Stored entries

= Beginning of Section =

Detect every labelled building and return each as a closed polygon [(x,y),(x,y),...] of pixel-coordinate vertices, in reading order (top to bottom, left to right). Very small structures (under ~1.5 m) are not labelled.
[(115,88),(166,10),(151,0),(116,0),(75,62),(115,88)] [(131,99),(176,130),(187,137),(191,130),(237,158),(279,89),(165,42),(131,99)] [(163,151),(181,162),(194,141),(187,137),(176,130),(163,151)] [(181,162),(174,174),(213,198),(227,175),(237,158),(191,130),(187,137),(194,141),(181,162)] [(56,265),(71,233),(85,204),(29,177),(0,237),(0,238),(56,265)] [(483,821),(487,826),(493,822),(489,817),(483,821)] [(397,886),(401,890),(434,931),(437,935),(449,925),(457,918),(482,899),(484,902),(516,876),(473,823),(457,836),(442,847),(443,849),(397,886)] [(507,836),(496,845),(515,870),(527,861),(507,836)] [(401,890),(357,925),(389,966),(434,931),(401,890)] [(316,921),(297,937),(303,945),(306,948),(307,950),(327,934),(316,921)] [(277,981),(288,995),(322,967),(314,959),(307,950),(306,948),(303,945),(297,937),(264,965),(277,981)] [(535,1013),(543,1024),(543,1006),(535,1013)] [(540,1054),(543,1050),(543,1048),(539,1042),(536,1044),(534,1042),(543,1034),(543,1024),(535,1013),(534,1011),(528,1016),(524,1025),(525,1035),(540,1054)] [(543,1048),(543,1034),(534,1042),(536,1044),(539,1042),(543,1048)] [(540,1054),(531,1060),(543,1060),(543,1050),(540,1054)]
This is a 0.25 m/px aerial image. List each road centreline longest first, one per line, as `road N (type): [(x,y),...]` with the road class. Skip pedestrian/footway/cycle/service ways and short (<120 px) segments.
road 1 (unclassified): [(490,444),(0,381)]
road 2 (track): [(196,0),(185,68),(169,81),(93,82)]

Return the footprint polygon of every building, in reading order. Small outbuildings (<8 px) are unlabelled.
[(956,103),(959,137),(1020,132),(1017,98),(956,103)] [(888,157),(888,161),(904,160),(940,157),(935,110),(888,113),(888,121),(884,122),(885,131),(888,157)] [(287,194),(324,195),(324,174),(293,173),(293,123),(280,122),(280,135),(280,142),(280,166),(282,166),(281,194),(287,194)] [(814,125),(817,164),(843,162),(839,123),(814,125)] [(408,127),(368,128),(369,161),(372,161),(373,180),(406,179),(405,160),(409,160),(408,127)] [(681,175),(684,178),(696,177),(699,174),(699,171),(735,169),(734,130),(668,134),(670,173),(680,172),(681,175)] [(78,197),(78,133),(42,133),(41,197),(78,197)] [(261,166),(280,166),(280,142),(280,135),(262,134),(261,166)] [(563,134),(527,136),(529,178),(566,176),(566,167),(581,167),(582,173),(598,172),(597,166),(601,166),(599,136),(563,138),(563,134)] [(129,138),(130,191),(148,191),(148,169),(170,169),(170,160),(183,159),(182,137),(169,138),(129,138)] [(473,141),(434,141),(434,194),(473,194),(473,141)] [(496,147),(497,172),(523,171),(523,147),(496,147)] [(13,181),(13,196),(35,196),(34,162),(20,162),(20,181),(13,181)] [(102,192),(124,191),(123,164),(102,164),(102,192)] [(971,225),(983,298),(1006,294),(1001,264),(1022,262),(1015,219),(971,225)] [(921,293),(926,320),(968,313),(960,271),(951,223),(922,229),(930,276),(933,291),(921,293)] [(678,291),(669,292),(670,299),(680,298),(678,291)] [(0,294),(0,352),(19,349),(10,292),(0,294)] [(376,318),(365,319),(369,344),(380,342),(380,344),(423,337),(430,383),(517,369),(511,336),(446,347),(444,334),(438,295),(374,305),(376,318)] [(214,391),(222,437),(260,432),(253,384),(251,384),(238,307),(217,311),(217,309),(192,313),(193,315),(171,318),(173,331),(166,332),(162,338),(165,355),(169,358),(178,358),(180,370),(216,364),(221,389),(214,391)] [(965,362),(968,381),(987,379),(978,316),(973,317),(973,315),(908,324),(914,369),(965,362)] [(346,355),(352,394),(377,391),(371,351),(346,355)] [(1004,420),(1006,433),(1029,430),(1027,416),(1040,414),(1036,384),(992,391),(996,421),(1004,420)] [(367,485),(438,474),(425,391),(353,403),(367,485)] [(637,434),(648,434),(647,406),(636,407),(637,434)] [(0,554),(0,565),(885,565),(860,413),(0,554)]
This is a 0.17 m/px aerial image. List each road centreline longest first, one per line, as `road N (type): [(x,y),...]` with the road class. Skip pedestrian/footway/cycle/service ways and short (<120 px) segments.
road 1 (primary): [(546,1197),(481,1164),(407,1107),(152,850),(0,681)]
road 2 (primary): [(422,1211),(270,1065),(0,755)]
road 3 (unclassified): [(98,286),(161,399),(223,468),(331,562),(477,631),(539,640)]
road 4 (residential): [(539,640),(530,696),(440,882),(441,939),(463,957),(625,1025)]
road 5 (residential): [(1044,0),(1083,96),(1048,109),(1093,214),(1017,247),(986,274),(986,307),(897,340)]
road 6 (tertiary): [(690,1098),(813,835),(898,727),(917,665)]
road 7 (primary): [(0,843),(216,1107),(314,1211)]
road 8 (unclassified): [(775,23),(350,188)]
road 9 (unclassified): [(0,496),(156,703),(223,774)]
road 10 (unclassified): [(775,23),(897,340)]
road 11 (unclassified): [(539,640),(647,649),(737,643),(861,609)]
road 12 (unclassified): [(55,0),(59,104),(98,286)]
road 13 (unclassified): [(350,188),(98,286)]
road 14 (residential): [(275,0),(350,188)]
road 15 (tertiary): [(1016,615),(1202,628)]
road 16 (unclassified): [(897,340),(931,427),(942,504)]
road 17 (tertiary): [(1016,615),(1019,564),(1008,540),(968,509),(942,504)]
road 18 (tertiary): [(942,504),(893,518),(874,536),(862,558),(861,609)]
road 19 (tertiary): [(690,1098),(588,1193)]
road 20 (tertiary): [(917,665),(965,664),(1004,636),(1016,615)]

= End of Section =

Each line above should appear again, reproduced exactly.

RESPONSE TO THIS EXERCISE:
Detect every labelled building and return each as a closed polygon [(x,y),(x,y),...] of pixel-coordinate vertices, in reading order (top to bottom, left to right). Very small structures (under ~1.5 m) are not labelled.
[(115,88),(166,10),(151,0),(116,0),(75,62),(115,88)] [(131,99),(176,130),(187,137),(191,130),(237,158),(279,89),(165,42),(131,99)] [(163,151),(181,162),(194,141),(187,137),(176,130),(163,151)] [(181,162),(174,174),(213,198),(227,175),(237,158),(191,130),(187,137),(194,141),(181,162)] [(56,265),(71,233),(85,204),(29,177),(0,237),(0,238),(56,265)] [(483,821),(487,826),(493,822),(489,817),(483,821)] [(397,886),(401,890),(434,931),(437,935),(449,925),(457,918),(482,899),(484,902),(516,876),(473,823),(457,836),(442,847),(443,849),(397,886)] [(507,836),(496,845),(515,870),(527,861),(507,836)] [(401,890),(357,925),(389,966),(434,931),(401,890)] [(316,921),(297,937),(303,945),(306,948),(307,950),(327,934),(316,921)] [(277,981),(288,995),(322,967),(314,959),(307,950),(306,948),(303,945),(297,937),(264,965),(277,981)] [(535,1013),(543,1024),(543,1006),(535,1013)] [(540,1054),(543,1050),(543,1048),(539,1042),(536,1044),(534,1042),(543,1034),(543,1024),(535,1013),(534,1011),(528,1016),(524,1025),(525,1035),(540,1054)] [(543,1048),(543,1034),(534,1042),(536,1044),(539,1042),(543,1048)] [(540,1054),(531,1060),(543,1060),(543,1050),(540,1054)]
This is a 0.25 m/px aerial image. List each road centreline longest first, one per line, as `road N (type): [(x,y),...]` with the road class. Skip pedestrian/footway/cycle/service ways and short (<120 px) segments.
road 1 (unclassified): [(490,444),(0,381)]
road 2 (track): [(196,0),(185,68),(169,81),(93,82)]

Return the footprint polygon of every building, in reading order. Small outbuildings (<8 px) are unlabelled.
[(956,103),(959,137),(1020,132),(1017,98),(956,103)] [(888,157),(888,161),(904,160),(940,157),(935,110),(888,113),(888,121),(884,122),(885,131),(888,157)] [(287,194),(324,195),(324,174),(293,173),(293,123),(280,122),(280,135),(280,142),(280,166),(282,166),(281,194),(287,194)] [(814,125),(817,164),(843,162),(839,123),(814,125)] [(408,127),(368,128),(369,161),(372,161),(373,180),(406,179),(405,160),(409,160),(408,127)] [(681,175),(684,178),(696,177),(699,174),(699,171),(735,169),(734,130),(668,134),(670,173),(680,172),(681,175)] [(78,197),(78,133),(42,133),(41,197),(78,197)] [(261,166),(280,166),(280,142),(280,135),(262,134),(261,166)] [(563,134),(527,136),(529,178),(566,176),(566,167),(581,167),(582,173),(598,172),(597,166),(601,166),(599,136),(563,138),(563,134)] [(129,138),(130,191),(148,191),(148,169),(170,169),(170,160),(183,159),(182,137),(169,138),(129,138)] [(473,141),(434,141),(434,194),(473,194),(473,141)] [(496,147),(497,172),(523,171),(523,147),(496,147)] [(13,181),(13,196),(35,196),(34,162),(20,162),(20,181),(13,181)] [(102,192),(124,191),(123,164),(102,164),(102,192)] [(971,225),(983,298),(1006,294),(1001,264),(1022,262),(1015,219),(971,225)] [(921,293),(926,320),(968,313),(960,271),(951,223),(922,229),(930,276),(933,291),(921,293)] [(678,291),(669,292),(670,299),(680,298),(678,291)] [(0,294),(0,352),(19,349),(10,292),(0,294)] [(376,318),(365,319),(369,344),(380,342),(380,344),(423,337),(430,383),(517,369),(511,336),(446,347),(444,334),(438,295),(374,305),(376,318)] [(214,391),(222,437),(260,432),(253,384),(251,384),(238,307),(217,311),(217,309),(192,313),(193,315),(171,318),(173,331),(166,332),(162,338),(165,355),(169,358),(178,358),(180,370),(216,364),(221,389),(214,391)] [(965,362),(968,381),(987,379),(978,316),(973,317),(973,315),(908,324),(914,369),(965,362)] [(346,355),(352,394),(377,391),(371,351),(346,355)] [(1004,420),(1006,433),(1029,430),(1027,416),(1040,414),(1036,384),(992,391),(996,421),(1004,420)] [(367,485),(438,474),(425,391),(353,403),(367,485)] [(637,434),(648,434),(647,406),(636,407),(637,434)] [(0,554),(0,565),(885,565),(860,413),(0,554)]
This is a 0.17 m/px aerial image. List each road centreline longest first, one per line, as `road N (type): [(x,y),...]` with the road class. Skip pedestrian/footway/cycle/service ways and short (<120 px) segments.
road 1 (primary): [(546,1197),(481,1164),(407,1107),(152,850),(0,681)]
road 2 (primary): [(422,1211),(270,1065),(0,755)]
road 3 (unclassified): [(98,286),(161,399),(223,468),(331,562),(477,631),(539,640)]
road 4 (residential): [(539,640),(530,696),(440,882),(441,939),(463,957),(625,1025)]
road 5 (residential): [(1044,0),(1083,96),(1048,109),(1093,214),(1017,247),(986,274),(986,307),(897,340)]
road 6 (tertiary): [(690,1098),(813,835),(898,727),(917,665)]
road 7 (primary): [(0,843),(216,1107),(314,1211)]
road 8 (unclassified): [(775,23),(350,188)]
road 9 (unclassified): [(0,496),(156,703),(223,774)]
road 10 (unclassified): [(775,23),(897,340)]
road 11 (unclassified): [(539,640),(647,649),(737,643),(861,609)]
road 12 (unclassified): [(55,0),(59,104),(98,286)]
road 13 (unclassified): [(350,188),(98,286)]
road 14 (residential): [(275,0),(350,188)]
road 15 (tertiary): [(1016,615),(1202,628)]
road 16 (unclassified): [(897,340),(931,427),(942,504)]
road 17 (tertiary): [(1016,615),(1019,564),(1008,540),(968,509),(942,504)]
road 18 (tertiary): [(942,504),(893,518),(874,536),(862,558),(861,609)]
road 19 (tertiary): [(690,1098),(588,1193)]
road 20 (tertiary): [(917,665),(965,664),(1004,636),(1016,615)]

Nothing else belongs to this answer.